Write out exactly every line from the one containing "red line: (201, 26) -> (193, 58), moved" through the final line of the material below, both included. Pictures are to be skipped.

# Source material

◇ ◇ ◇ ◇

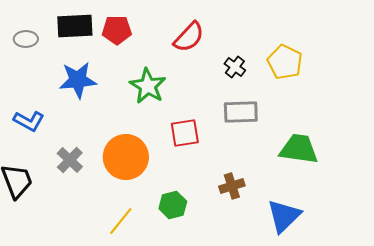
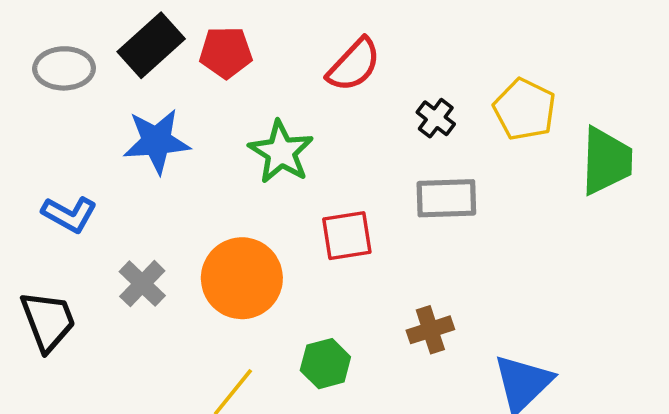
black rectangle: (75, 26) -> (151, 45), turned -39
gray ellipse: (26, 39) -> (64, 68), size x1.4
green trapezoid: (299, 149) -> (606, 161), moved, turned 84

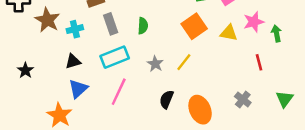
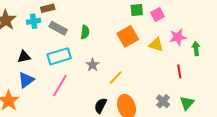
gray rectangle: (111, 24) -> (58, 28), turned -48
cyan cross: (75, 29) -> (34, 21), moved
yellow line: (184, 62) -> (116, 78), moved
black semicircle: (167, 99) -> (100, 106), moved
green triangle: (285, 99) -> (187, 103), moved

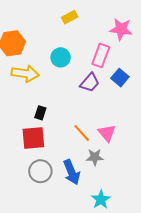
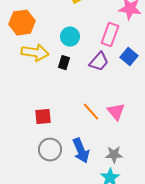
black rectangle: (40, 113) -> (64, 63), moved
red square: (33, 138) -> (43, 117), size x0.7
gray star: (95, 157) -> (114, 155), moved

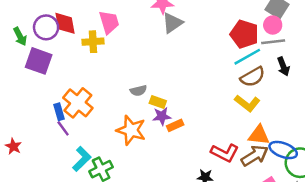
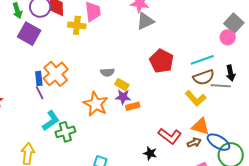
red pentagon: (244, 34) -> (162, 61), moved
gray line: (273, 42) -> (221, 86), moved
brown arrow: (255, 156) -> (194, 143), size x0.6

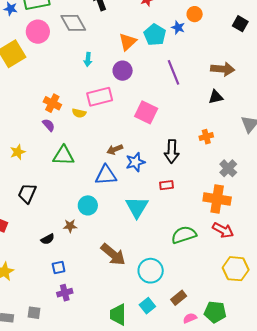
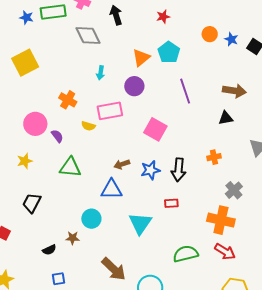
blue star: (178, 28) -> (231, 39), moved
pink circle: (38, 32) -> (35, 124), moved
orange cross: (52, 103) -> (68, 100), moved
blue star: (135, 162) -> (150, 170), moved

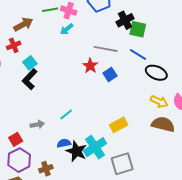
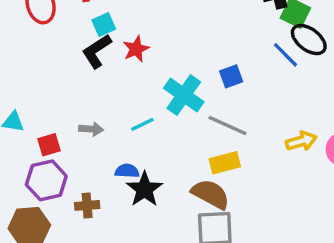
gray line: (106, 49) -> (228, 126), moved
red star: (90, 66) -> (136, 49), moved
black ellipse: (156, 73) -> (309, 40), moved
yellow arrow: (159, 102) -> (301, 141), turned -54
brown semicircle: (163, 124) -> (211, 194), moved
cyan cross: (95, 147) -> (184, 95), moved, turned -35

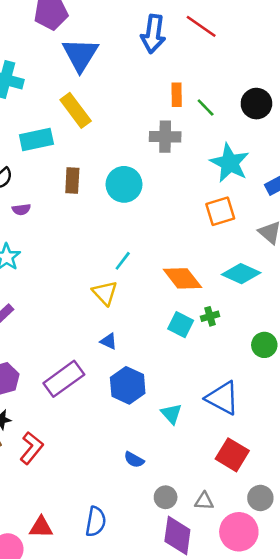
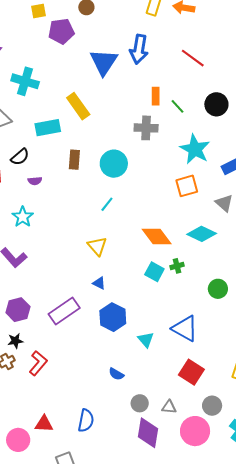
red line: (201, 26) -> (193, 58), moved
blue triangle: (80, 55) -> (104, 62), moved
cyan line: (123, 261) -> (107, 204), moved

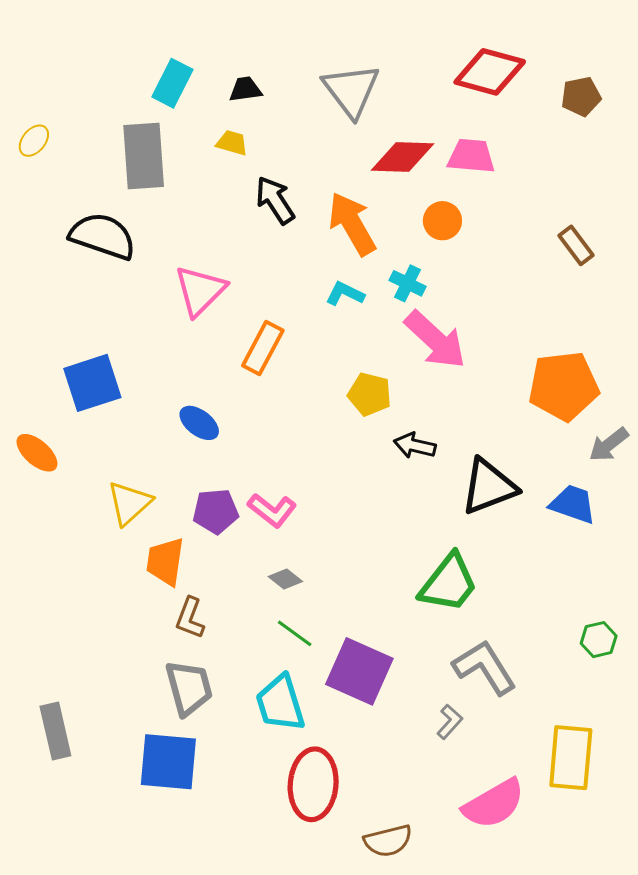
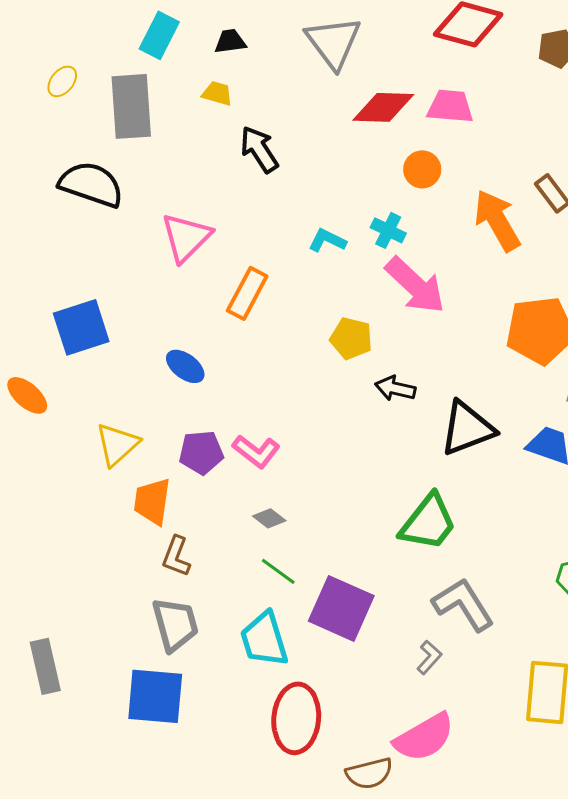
yellow ellipse: (34, 141) -> (62, 81), moved
orange arrow: (352, 224) -> (497, 220), moved
pink semicircle: (494, 804) -> (424, 737), moved

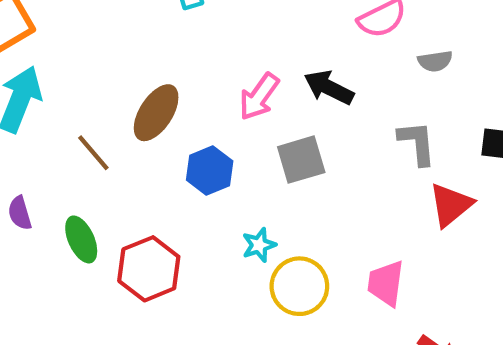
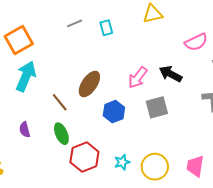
green ellipse: (81, 239) -> (61, 134), moved
cyan star: (259, 245) -> (122, 162), moved

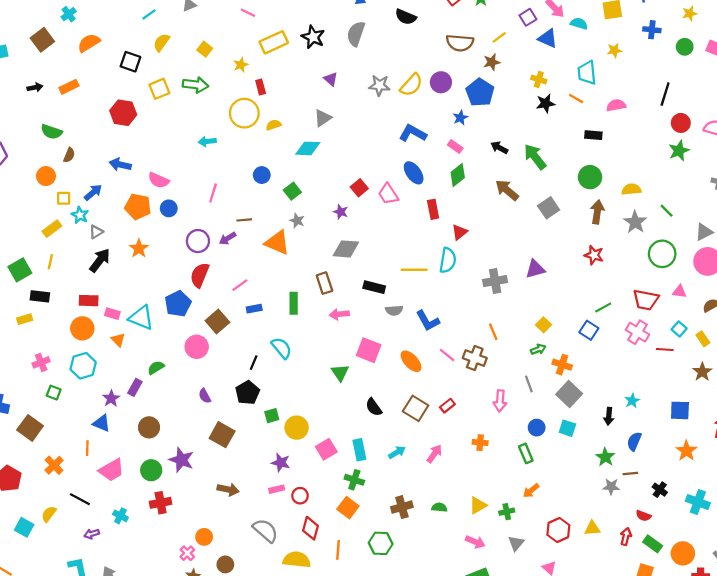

◇ ◇ ◇ ◇

# Finished task
red line: (201, 26) -> (193, 58), moved
blue triangle: (80, 55) -> (104, 62), moved
cyan line: (123, 261) -> (107, 204), moved

yellow ellipse: (34, 141) -> (62, 81), moved
orange arrow: (352, 224) -> (497, 220), moved
pink semicircle: (494, 804) -> (424, 737), moved

green ellipse: (81, 239) -> (61, 134), moved
cyan star: (259, 245) -> (122, 162), moved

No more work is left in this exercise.